Action item –
What is the number of lines in the data below that hold the word "cactus"? Give nothing beyond that number.

Dataset excerpts
****

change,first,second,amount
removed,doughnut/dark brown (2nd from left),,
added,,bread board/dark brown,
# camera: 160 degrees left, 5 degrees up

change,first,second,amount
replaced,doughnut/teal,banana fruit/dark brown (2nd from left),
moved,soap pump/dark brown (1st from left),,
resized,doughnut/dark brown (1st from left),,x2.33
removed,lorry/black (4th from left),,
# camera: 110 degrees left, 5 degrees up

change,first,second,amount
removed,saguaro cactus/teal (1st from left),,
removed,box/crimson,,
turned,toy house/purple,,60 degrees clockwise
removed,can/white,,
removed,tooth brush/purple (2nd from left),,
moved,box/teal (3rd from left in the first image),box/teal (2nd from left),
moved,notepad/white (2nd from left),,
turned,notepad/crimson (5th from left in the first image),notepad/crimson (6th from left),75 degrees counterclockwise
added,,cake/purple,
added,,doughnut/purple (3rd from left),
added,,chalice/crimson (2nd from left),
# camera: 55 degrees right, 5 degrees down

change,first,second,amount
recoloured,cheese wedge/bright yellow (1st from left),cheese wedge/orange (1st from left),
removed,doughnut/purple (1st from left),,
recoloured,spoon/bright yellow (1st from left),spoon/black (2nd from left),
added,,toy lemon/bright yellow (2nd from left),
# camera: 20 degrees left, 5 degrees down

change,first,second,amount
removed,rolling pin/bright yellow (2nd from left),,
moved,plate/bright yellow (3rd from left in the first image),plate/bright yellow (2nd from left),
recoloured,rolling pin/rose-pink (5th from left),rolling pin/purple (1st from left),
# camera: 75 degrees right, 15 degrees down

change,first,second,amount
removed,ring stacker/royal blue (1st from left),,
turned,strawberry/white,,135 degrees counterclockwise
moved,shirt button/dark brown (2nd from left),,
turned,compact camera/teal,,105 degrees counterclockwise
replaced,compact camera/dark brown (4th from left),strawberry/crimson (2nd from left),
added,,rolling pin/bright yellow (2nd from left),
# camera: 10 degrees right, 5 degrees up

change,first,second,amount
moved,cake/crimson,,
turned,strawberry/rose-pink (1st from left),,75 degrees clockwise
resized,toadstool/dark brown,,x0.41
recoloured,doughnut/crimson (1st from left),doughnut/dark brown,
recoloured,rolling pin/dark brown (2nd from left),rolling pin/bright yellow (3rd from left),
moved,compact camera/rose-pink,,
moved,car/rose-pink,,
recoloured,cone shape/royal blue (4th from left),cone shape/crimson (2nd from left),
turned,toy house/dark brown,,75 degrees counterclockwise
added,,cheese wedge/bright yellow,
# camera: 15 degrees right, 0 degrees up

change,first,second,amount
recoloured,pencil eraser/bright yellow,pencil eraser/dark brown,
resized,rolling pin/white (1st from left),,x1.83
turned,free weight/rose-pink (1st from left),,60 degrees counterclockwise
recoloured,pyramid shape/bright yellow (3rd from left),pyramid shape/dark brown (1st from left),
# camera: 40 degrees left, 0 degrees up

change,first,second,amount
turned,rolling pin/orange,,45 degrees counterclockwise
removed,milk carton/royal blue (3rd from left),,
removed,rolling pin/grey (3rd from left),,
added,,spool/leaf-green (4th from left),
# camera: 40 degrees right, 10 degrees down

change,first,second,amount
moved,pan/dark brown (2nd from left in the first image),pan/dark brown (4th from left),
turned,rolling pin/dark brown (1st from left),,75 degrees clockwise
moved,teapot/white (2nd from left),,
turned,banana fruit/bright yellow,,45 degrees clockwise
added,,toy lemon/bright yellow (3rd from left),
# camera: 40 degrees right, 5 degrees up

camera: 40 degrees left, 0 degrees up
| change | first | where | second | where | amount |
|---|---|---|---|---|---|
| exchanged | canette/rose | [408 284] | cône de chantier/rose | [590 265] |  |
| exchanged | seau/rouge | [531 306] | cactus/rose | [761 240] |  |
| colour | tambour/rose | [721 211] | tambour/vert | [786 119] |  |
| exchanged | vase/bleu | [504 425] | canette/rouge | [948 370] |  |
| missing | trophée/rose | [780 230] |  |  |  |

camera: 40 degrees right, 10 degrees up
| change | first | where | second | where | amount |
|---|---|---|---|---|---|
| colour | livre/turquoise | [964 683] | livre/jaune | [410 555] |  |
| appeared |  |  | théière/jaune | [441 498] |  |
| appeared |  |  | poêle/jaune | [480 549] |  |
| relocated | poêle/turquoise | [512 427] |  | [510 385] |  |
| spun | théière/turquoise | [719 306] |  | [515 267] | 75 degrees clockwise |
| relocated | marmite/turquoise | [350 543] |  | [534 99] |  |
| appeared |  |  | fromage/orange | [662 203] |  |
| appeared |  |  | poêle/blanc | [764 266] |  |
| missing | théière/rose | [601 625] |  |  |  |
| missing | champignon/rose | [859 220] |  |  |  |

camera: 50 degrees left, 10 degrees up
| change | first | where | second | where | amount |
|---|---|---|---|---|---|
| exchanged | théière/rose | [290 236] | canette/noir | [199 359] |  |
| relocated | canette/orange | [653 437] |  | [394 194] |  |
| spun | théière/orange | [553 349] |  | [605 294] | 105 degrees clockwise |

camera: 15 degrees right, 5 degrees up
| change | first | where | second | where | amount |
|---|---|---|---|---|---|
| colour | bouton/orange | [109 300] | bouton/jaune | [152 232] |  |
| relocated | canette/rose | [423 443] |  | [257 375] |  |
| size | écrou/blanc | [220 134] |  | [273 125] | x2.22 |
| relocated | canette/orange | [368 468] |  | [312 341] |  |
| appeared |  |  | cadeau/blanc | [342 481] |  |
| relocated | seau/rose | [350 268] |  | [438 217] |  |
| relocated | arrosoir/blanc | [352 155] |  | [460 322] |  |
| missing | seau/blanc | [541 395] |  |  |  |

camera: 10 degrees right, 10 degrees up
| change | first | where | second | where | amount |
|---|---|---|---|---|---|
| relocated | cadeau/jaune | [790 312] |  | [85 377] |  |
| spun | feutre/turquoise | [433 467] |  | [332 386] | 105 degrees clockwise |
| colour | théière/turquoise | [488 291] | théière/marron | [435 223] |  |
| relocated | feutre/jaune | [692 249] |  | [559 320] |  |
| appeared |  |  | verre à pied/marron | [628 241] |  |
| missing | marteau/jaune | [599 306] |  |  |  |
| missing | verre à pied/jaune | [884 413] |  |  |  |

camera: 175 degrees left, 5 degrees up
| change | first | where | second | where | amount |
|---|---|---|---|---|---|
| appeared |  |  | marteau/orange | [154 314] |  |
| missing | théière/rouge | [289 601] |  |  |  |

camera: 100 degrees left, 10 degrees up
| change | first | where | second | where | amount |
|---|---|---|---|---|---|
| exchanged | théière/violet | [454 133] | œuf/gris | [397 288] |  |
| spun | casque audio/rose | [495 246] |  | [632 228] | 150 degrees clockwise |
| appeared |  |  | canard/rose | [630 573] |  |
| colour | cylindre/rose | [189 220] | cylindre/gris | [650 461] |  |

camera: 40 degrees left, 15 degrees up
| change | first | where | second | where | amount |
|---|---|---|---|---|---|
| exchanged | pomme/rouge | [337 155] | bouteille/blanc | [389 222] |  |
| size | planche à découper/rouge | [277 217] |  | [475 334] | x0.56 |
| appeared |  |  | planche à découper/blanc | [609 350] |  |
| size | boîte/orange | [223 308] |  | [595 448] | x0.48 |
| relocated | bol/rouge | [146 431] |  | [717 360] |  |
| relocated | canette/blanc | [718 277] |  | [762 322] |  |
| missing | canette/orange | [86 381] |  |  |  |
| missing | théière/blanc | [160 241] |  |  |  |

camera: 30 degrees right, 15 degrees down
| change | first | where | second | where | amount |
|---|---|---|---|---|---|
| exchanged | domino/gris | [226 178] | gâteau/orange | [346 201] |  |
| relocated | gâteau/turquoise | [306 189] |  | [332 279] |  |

****

Response area –
2